INPUT ROWS ::
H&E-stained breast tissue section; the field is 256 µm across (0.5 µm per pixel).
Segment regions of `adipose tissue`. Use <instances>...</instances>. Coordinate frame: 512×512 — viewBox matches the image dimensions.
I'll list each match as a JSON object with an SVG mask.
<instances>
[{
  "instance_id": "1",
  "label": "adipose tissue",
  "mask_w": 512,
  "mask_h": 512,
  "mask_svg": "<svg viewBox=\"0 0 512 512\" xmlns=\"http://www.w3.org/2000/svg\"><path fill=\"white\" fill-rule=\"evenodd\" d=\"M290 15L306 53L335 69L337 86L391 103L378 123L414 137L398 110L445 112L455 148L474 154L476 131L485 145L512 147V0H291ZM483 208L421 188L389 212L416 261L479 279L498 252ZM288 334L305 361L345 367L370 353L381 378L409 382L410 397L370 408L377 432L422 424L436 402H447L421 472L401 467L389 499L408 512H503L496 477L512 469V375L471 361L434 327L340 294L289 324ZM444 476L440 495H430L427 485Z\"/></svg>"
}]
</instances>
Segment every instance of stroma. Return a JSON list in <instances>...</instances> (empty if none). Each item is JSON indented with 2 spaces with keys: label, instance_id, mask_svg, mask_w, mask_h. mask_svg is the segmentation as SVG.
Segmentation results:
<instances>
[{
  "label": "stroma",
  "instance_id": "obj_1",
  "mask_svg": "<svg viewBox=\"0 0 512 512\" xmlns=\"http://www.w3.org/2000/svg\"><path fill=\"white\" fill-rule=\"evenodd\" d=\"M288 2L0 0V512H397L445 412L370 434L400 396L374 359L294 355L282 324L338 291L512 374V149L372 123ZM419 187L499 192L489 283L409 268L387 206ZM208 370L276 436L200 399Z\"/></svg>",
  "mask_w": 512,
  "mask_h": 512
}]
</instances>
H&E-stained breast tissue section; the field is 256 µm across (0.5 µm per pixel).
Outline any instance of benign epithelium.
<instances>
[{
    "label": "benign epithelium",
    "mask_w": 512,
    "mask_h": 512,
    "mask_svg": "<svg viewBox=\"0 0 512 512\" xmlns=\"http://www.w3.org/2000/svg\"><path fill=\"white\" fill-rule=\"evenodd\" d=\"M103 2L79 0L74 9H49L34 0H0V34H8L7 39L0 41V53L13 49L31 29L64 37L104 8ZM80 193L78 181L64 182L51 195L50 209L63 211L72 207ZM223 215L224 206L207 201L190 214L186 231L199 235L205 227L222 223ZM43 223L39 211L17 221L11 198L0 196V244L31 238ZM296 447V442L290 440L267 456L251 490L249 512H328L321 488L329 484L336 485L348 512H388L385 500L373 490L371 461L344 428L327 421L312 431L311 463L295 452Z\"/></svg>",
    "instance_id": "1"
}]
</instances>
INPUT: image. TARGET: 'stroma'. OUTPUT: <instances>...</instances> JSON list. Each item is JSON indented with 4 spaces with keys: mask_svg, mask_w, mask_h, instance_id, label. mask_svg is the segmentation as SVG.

OBJECTIVE ::
Please reproduce every line of the material word for word.

EXPECTED ANSWER ::
H&E-stained breast tissue section; the field is 256 µm across (0.5 µm per pixel).
Segment regions of `adipose tissue`. Use <instances>...</instances>. Coordinate frame: 512×512 — viewBox matches the image dimensions.
I'll list each match as a JSON object with an SVG mask.
<instances>
[{
  "instance_id": "1",
  "label": "adipose tissue",
  "mask_w": 512,
  "mask_h": 512,
  "mask_svg": "<svg viewBox=\"0 0 512 512\" xmlns=\"http://www.w3.org/2000/svg\"><path fill=\"white\" fill-rule=\"evenodd\" d=\"M290 15L306 53L335 69L337 86L391 103L378 123L414 137L398 110L445 112L455 148L474 154L476 131L485 145L512 147V0H291ZM483 208L421 188L389 212L416 261L479 279L498 252ZM288 334L305 361L345 367L370 353L381 378L409 382L410 397L370 408L377 432L422 424L436 402H447L421 472L401 467L389 499L408 512H503L496 477L512 469V375L471 361L434 327L340 294L289 324ZM444 476L440 495H430L427 485Z\"/></svg>"
}]
</instances>
Segment every instance of stroma. Return a JSON list in <instances>...</instances> (empty if none). Each item is JSON indented with 2 spaces with keys: label, instance_id, mask_svg, mask_w, mask_h. mask_svg is the segmentation as SVG.
Segmentation results:
<instances>
[{
  "label": "stroma",
  "instance_id": "obj_1",
  "mask_svg": "<svg viewBox=\"0 0 512 512\" xmlns=\"http://www.w3.org/2000/svg\"><path fill=\"white\" fill-rule=\"evenodd\" d=\"M288 2L0 0V512H397L445 412L370 434L400 396L374 359L294 355L282 324L338 291L512 374V149L372 123ZM419 187L499 192L489 283L409 268L387 206ZM208 370L276 436L200 399Z\"/></svg>",
  "mask_w": 512,
  "mask_h": 512
}]
</instances>
H&E-stained breast tissue section; the field is 256 µm across (0.5 µm per pixel).
Outline any instance of benign epithelium.
<instances>
[{
    "label": "benign epithelium",
    "mask_w": 512,
    "mask_h": 512,
    "mask_svg": "<svg viewBox=\"0 0 512 512\" xmlns=\"http://www.w3.org/2000/svg\"><path fill=\"white\" fill-rule=\"evenodd\" d=\"M103 2L79 0L74 9H49L34 0H0V34H8L7 39L0 41V53L13 49L31 29L64 37L104 8ZM80 193L78 181L64 182L51 195L50 209L63 211L72 207ZM223 215L224 206L207 201L190 214L186 231L199 235L205 227L222 223ZM43 223L39 211L17 221L11 198L0 196V244L31 238ZM296 447V442L290 440L267 456L251 490L249 512H328L321 488L329 484L336 485L348 512H388L385 500L373 490L371 461L344 428L327 421L312 431L311 463L295 452Z\"/></svg>",
    "instance_id": "1"
}]
</instances>
INPUT: image. TARGET: 'stroma'. OUTPUT: <instances>...</instances> JSON list. Each item is JSON indented with 4 spaces with keys: mask_svg, mask_w, mask_h, instance_id, label. mask_svg is the segmentation as SVG.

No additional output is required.